[Start of Attachment]

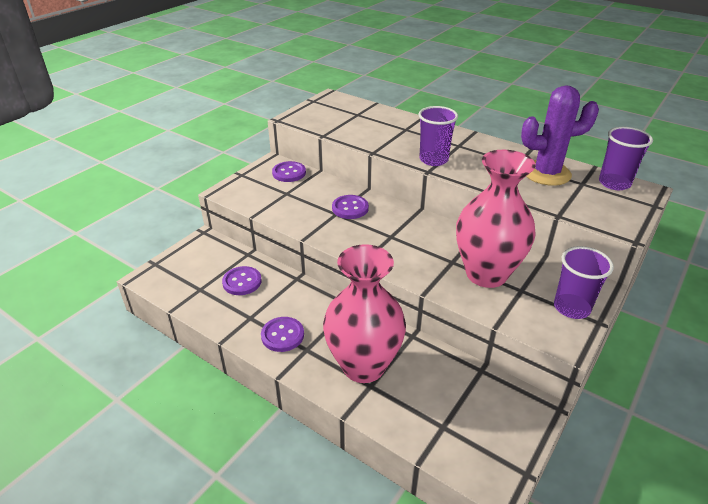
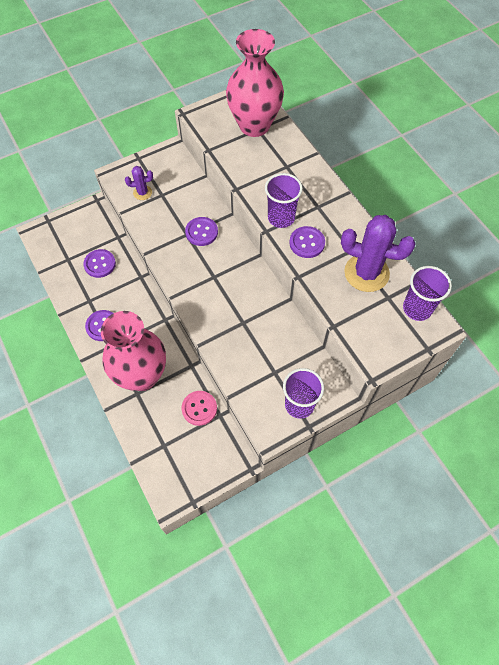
camera: 25 degrees right, 25 degrees up
(265, 197) = (142, 193): none -> purple cactus
(289, 173) = (177, 170): purple button -> purple button (307, 243)
(453, 372) = (199, 408): none -> pink button
(486, 274) = (260, 346): pink vase -> pink vase (254, 125)

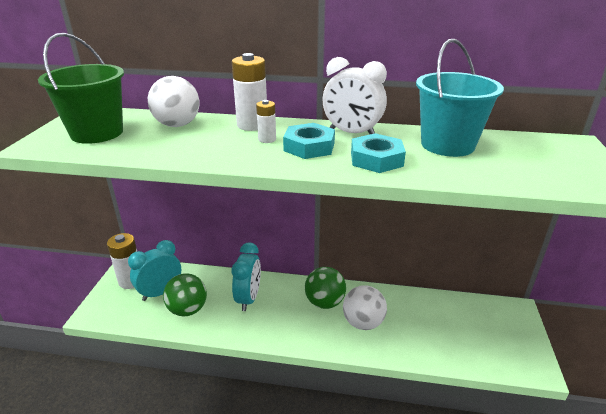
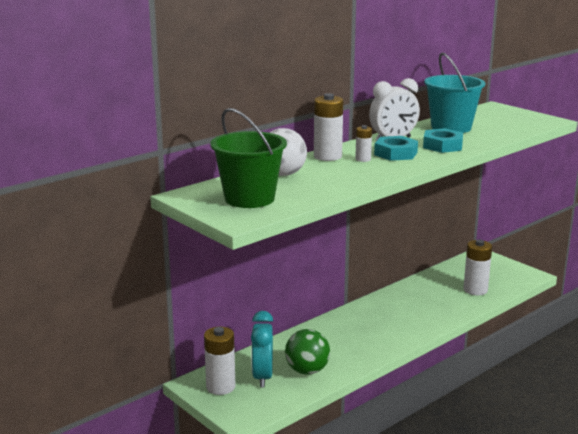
camera: 50 degrees left, 10 degrees down
(248, 298) = (332, 340): turquoise clock -> none
(324, 302) = (382, 312): green ball -> none
(363, 323) = (423, 307): white ball -> none
(442, 341) = (475, 290): none -> white battery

[End of Attachment]

Return all lines of the material above in which "ball" occurs.

- **Task output**
(324, 302) = (382, 312): green ball -> none
(363, 323) = (423, 307): white ball -> none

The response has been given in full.